> **Entries provided**

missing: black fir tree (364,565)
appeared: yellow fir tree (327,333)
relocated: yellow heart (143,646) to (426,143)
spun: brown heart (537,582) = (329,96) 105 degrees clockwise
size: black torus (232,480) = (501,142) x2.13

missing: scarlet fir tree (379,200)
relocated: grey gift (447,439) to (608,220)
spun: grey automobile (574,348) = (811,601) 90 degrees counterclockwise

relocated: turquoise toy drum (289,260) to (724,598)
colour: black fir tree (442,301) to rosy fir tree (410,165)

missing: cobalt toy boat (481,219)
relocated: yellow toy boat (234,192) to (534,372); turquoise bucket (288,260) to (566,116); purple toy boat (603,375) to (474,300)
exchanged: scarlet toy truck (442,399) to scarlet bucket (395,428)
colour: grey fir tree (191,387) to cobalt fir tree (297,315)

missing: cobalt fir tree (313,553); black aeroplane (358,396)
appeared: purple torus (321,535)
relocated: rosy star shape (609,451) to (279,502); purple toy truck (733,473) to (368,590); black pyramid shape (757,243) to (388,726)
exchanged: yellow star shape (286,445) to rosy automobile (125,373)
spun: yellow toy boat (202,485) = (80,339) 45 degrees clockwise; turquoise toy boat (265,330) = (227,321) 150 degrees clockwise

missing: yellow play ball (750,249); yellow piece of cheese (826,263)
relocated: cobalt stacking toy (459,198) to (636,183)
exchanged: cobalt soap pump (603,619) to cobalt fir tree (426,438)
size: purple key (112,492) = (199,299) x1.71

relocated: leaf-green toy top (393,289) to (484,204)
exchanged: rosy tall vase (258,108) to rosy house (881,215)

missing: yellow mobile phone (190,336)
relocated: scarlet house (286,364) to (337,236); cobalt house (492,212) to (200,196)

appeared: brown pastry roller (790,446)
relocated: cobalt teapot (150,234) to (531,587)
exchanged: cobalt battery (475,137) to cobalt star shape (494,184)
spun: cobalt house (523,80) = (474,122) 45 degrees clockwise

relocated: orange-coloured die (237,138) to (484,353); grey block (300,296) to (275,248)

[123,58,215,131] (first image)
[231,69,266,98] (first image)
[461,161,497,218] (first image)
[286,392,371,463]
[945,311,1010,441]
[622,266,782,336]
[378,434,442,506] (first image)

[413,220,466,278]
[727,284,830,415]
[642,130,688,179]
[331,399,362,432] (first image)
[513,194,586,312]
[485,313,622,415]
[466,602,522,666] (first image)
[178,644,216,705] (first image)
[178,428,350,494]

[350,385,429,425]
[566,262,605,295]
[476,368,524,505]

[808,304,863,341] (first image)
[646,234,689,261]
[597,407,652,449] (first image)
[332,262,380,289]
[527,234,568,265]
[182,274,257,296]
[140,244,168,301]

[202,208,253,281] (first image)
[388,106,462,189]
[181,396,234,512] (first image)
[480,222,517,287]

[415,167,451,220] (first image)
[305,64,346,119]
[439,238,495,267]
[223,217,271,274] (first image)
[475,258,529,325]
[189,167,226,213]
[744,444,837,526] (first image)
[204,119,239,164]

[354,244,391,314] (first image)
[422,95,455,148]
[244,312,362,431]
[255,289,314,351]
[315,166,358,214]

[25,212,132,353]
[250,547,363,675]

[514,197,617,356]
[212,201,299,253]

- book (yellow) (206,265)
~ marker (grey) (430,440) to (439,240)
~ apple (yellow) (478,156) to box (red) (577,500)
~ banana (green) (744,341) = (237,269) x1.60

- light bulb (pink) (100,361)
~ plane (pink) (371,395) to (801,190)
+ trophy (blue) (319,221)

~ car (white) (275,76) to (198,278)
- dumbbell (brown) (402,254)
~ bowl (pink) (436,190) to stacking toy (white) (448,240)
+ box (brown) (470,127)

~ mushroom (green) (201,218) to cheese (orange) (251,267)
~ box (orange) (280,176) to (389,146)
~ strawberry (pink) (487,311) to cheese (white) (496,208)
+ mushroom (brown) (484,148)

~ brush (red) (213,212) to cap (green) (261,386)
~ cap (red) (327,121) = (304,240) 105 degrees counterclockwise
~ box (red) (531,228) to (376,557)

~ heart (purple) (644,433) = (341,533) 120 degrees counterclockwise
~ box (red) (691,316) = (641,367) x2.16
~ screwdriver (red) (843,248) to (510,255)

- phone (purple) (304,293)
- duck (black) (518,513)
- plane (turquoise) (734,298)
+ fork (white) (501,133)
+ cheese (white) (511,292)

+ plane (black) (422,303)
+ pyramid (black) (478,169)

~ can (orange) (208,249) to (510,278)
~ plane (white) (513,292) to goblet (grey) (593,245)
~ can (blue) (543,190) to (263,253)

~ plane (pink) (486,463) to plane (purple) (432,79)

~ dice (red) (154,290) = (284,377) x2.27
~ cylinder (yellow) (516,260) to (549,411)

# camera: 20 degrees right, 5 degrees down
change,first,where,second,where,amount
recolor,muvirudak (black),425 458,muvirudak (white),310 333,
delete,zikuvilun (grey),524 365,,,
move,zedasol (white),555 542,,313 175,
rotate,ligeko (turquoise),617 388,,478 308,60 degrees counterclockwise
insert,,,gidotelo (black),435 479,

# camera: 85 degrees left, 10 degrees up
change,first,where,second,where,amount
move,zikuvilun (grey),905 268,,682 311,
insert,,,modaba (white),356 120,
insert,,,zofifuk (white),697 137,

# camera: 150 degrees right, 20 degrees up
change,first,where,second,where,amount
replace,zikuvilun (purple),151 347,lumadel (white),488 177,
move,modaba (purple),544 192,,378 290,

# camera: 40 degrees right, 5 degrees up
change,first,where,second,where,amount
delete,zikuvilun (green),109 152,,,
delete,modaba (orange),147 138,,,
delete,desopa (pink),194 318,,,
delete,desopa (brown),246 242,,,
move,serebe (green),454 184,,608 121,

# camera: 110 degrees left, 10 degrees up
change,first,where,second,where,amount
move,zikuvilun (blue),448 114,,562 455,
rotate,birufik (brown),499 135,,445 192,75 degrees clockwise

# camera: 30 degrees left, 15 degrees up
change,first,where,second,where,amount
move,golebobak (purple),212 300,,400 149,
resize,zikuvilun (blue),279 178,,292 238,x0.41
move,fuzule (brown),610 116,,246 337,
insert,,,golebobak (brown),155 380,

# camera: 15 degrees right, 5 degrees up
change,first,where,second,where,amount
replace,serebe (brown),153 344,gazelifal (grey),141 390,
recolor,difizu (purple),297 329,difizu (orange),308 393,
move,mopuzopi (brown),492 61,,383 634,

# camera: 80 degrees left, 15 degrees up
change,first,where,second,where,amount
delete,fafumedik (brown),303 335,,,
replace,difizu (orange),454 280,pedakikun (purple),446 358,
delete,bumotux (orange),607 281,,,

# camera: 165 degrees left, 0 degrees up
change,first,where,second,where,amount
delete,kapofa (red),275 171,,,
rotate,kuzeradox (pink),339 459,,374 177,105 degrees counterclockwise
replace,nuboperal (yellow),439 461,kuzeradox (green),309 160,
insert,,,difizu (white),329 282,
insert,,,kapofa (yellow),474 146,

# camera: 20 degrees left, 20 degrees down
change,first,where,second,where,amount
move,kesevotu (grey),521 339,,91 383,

> **Exercise brief**
Using the data above, repeat every line exactly.

> **Expected output**
missing: black fir tree (364,565)
appeared: yellow fir tree (327,333)
relocated: yellow heart (143,646) to (426,143)
spun: brown heart (537,582) = (329,96) 105 degrees clockwise
size: black torus (232,480) = (501,142) x2.13

missing: scarlet fir tree (379,200)
relocated: grey gift (447,439) to (608,220)
spun: grey automobile (574,348) = (811,601) 90 degrees counterclockwise

relocated: turquoise toy drum (289,260) to (724,598)
colour: black fir tree (442,301) to rosy fir tree (410,165)

missing: cobalt toy boat (481,219)
relocated: yellow toy boat (234,192) to (534,372); turquoise bucket (288,260) to (566,116); purple toy boat (603,375) to (474,300)
exchanged: scarlet toy truck (442,399) to scarlet bucket (395,428)
colour: grey fir tree (191,387) to cobalt fir tree (297,315)

missing: cobalt fir tree (313,553); black aeroplane (358,396)
appeared: purple torus (321,535)
relocated: rosy star shape (609,451) to (279,502); purple toy truck (733,473) to (368,590); black pyramid shape (757,243) to (388,726)
exchanged: yellow star shape (286,445) to rosy automobile (125,373)
spun: yellow toy boat (202,485) = (80,339) 45 degrees clockwise; turquoise toy boat (265,330) = (227,321) 150 degrees clockwise

missing: yellow play ball (750,249); yellow piece of cheese (826,263)
relocated: cobalt stacking toy (459,198) to (636,183)
exchanged: cobalt soap pump (603,619) to cobalt fir tree (426,438)
size: purple key (112,492) = (199,299) x1.71

relocated: leaf-green toy top (393,289) to (484,204)
exchanged: rosy tall vase (258,108) to rosy house (881,215)

missing: yellow mobile phone (190,336)
relocated: scarlet house (286,364) to (337,236); cobalt house (492,212) to (200,196)

appeared: brown pastry roller (790,446)
relocated: cobalt teapot (150,234) to (531,587)
exchanged: cobalt battery (475,137) to cobalt star shape (494,184)
spun: cobalt house (523,80) = (474,122) 45 degrees clockwise

relocated: orange-coloured die (237,138) to (484,353); grey block (300,296) to (275,248)

[123,58,215,131] (first image)
[231,69,266,98] (first image)
[461,161,497,218] (first image)
[286,392,371,463]
[945,311,1010,441]
[622,266,782,336]
[378,434,442,506] (first image)

[413,220,466,278]
[727,284,830,415]
[642,130,688,179]
[331,399,362,432] (first image)
[513,194,586,312]
[485,313,622,415]
[466,602,522,666] (first image)
[178,644,216,705] (first image)
[178,428,350,494]

[350,385,429,425]
[566,262,605,295]
[476,368,524,505]

[808,304,863,341] (first image)
[646,234,689,261]
[597,407,652,449] (first image)
[332,262,380,289]
[527,234,568,265]
[182,274,257,296]
[140,244,168,301]

[202,208,253,281] (first image)
[388,106,462,189]
[181,396,234,512] (first image)
[480,222,517,287]

[415,167,451,220] (first image)
[305,64,346,119]
[439,238,495,267]
[223,217,271,274] (first image)
[475,258,529,325]
[189,167,226,213]
[744,444,837,526] (first image)
[204,119,239,164]

[354,244,391,314] (first image)
[422,95,455,148]
[244,312,362,431]
[255,289,314,351]
[315,166,358,214]

[25,212,132,353]
[250,547,363,675]

[514,197,617,356]
[212,201,299,253]

- book (yellow) (206,265)
~ marker (grey) (430,440) to (439,240)
~ apple (yellow) (478,156) to box (red) (577,500)
~ banana (green) (744,341) = (237,269) x1.60

- light bulb (pink) (100,361)
~ plane (pink) (371,395) to (801,190)
+ trophy (blue) (319,221)

~ car (white) (275,76) to (198,278)
- dumbbell (brown) (402,254)
~ bowl (pink) (436,190) to stacking toy (white) (448,240)
+ box (brown) (470,127)

~ mushroom (green) (201,218) to cheese (orange) (251,267)
~ box (orange) (280,176) to (389,146)
~ strawberry (pink) (487,311) to cheese (white) (496,208)
+ mushroom (brown) (484,148)

~ brush (red) (213,212) to cap (green) (261,386)
~ cap (red) (327,121) = (304,240) 105 degrees counterclockwise
~ box (red) (531,228) to (376,557)

~ heart (purple) (644,433) = (341,533) 120 degrees counterclockwise
~ box (red) (691,316) = (641,367) x2.16
~ screwdriver (red) (843,248) to (510,255)

- phone (purple) (304,293)
- duck (black) (518,513)
- plane (turquoise) (734,298)
+ fork (white) (501,133)
+ cheese (white) (511,292)

+ plane (black) (422,303)
+ pyramid (black) (478,169)

~ can (orange) (208,249) to (510,278)
~ plane (white) (513,292) to goblet (grey) (593,245)
~ can (blue) (543,190) to (263,253)

~ plane (pink) (486,463) to plane (purple) (432,79)

~ dice (red) (154,290) = (284,377) x2.27
~ cylinder (yellow) (516,260) to (549,411)

# camera: 20 degrees right, 5 degrees down
change,first,where,second,where,amount
recolor,muvirudak (black),425 458,muvirudak (white),310 333,
delete,zikuvilun (grey),524 365,,,
move,zedasol (white),555 542,,313 175,
rotate,ligeko (turquoise),617 388,,478 308,60 degrees counterclockwise
insert,,,gidotelo (black),435 479,

# camera: 85 degrees left, 10 degrees up
change,first,where,second,where,amount
move,zikuvilun (grey),905 268,,682 311,
insert,,,modaba (white),356 120,
insert,,,zofifuk (white),697 137,

# camera: 150 degrees right, 20 degrees up
change,first,where,second,where,amount
replace,zikuvilun (purple),151 347,lumadel (white),488 177,
move,modaba (purple),544 192,,378 290,

# camera: 40 degrees right, 5 degrees up
change,first,where,second,where,amount
delete,zikuvilun (green),109 152,,,
delete,modaba (orange),147 138,,,
delete,desopa (pink),194 318,,,
delete,desopa (brown),246 242,,,
move,serebe (green),454 184,,608 121,

# camera: 110 degrees left, 10 degrees up
change,first,where,second,where,amount
move,zikuvilun (blue),448 114,,562 455,
rotate,birufik (brown),499 135,,445 192,75 degrees clockwise

# camera: 30 degrees left, 15 degrees up
change,first,where,second,where,amount
move,golebobak (purple),212 300,,400 149,
resize,zikuvilun (blue),279 178,,292 238,x0.41
move,fuzule (brown),610 116,,246 337,
insert,,,golebobak (brown),155 380,

# camera: 15 degrees right, 5 degrees up
change,first,where,second,where,amount
replace,serebe (brown),153 344,gazelifal (grey),141 390,
recolor,difizu (purple),297 329,difizu (orange),308 393,
move,mopuzopi (brown),492 61,,383 634,

# camera: 80 degrees left, 15 degrees up
change,first,where,second,where,amount
delete,fafumedik (brown),303 335,,,
replace,difizu (orange),454 280,pedakikun (purple),446 358,
delete,bumotux (orange),607 281,,,

# camera: 165 degrees left, 0 degrees up
change,first,where,second,where,amount
delete,kapofa (red),275 171,,,
rotate,kuzeradox (pink),339 459,,374 177,105 degrees counterclockwise
replace,nuboperal (yellow),439 461,kuzeradox (green),309 160,
insert,,,difizu (white),329 282,
insert,,,kapofa (yellow),474 146,

# camera: 20 degrees left, 20 degrees down
change,first,where,second,where,amount
move,kesevotu (grey),521 339,,91 383,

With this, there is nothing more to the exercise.